### Work to complete
Would you output the following records verbatim and skip the images in them?

(Recorded data)
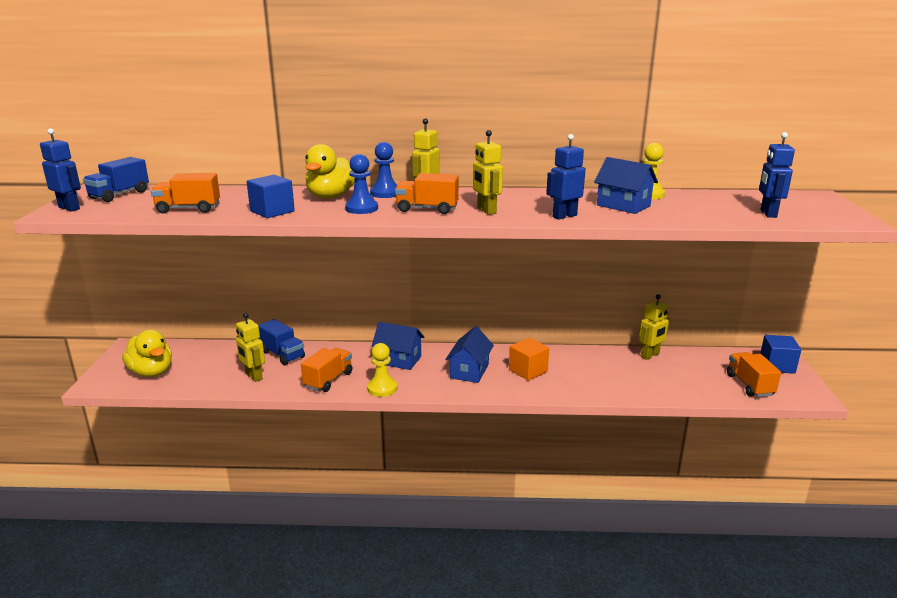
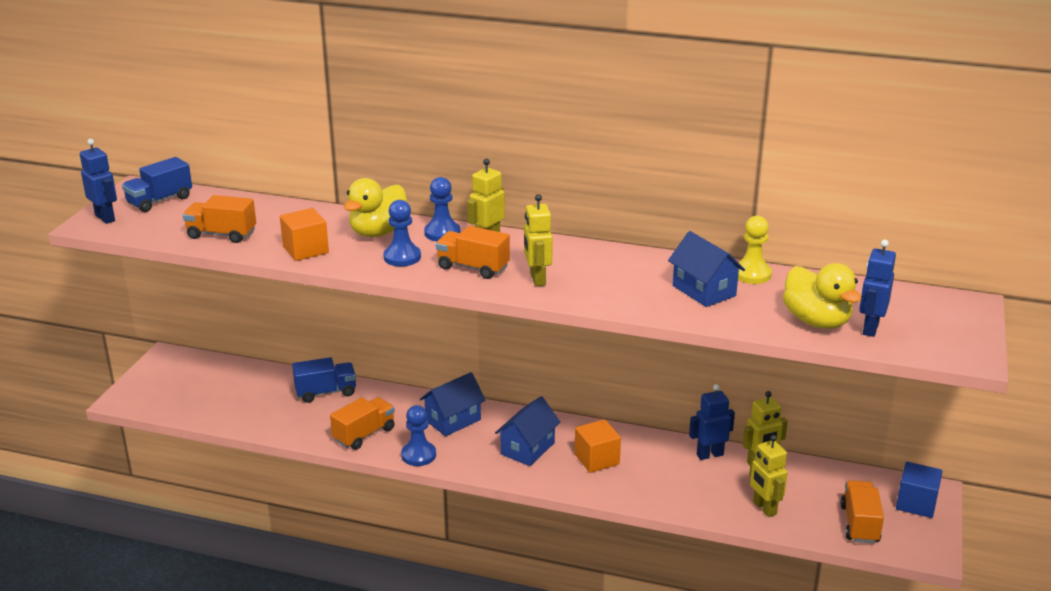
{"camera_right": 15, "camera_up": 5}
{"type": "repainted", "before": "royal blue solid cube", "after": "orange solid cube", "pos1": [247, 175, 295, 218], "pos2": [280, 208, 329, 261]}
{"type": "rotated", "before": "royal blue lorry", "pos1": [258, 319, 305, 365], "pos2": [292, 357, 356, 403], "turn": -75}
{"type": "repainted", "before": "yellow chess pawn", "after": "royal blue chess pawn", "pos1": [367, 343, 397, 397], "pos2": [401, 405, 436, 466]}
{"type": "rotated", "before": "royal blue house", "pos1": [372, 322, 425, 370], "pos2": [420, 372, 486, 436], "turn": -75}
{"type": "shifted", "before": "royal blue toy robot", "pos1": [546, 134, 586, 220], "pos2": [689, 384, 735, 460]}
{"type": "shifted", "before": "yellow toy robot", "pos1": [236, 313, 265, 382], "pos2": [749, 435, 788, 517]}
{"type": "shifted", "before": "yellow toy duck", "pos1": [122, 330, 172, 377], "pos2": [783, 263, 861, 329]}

### Solution to this problem
{"camera_right": 15, "camera_up": 5}
{"type": "repainted", "before": "royal blue solid cube", "after": "orange solid cube", "pos1": [247, 175, 295, 218], "pos2": [280, 208, 329, 261]}
{"type": "rotated", "before": "royal blue lorry", "pos1": [258, 319, 305, 365], "pos2": [292, 357, 356, 403], "turn": -75}
{"type": "repainted", "before": "yellow chess pawn", "after": "royal blue chess pawn", "pos1": [367, 343, 397, 397], "pos2": [401, 405, 436, 466]}
{"type": "rotated", "before": "royal blue house", "pos1": [372, 322, 425, 370], "pos2": [420, 372, 486, 436], "turn": -75}
{"type": "shifted", "before": "royal blue toy robot", "pos1": [546, 134, 586, 220], "pos2": [689, 384, 735, 460]}
{"type": "shifted", "before": "yellow toy robot", "pos1": [236, 313, 265, 382], "pos2": [749, 435, 788, 517]}
{"type": "shifted", "before": "yellow toy duck", "pos1": [122, 330, 172, 377], "pos2": [783, 263, 861, 329]}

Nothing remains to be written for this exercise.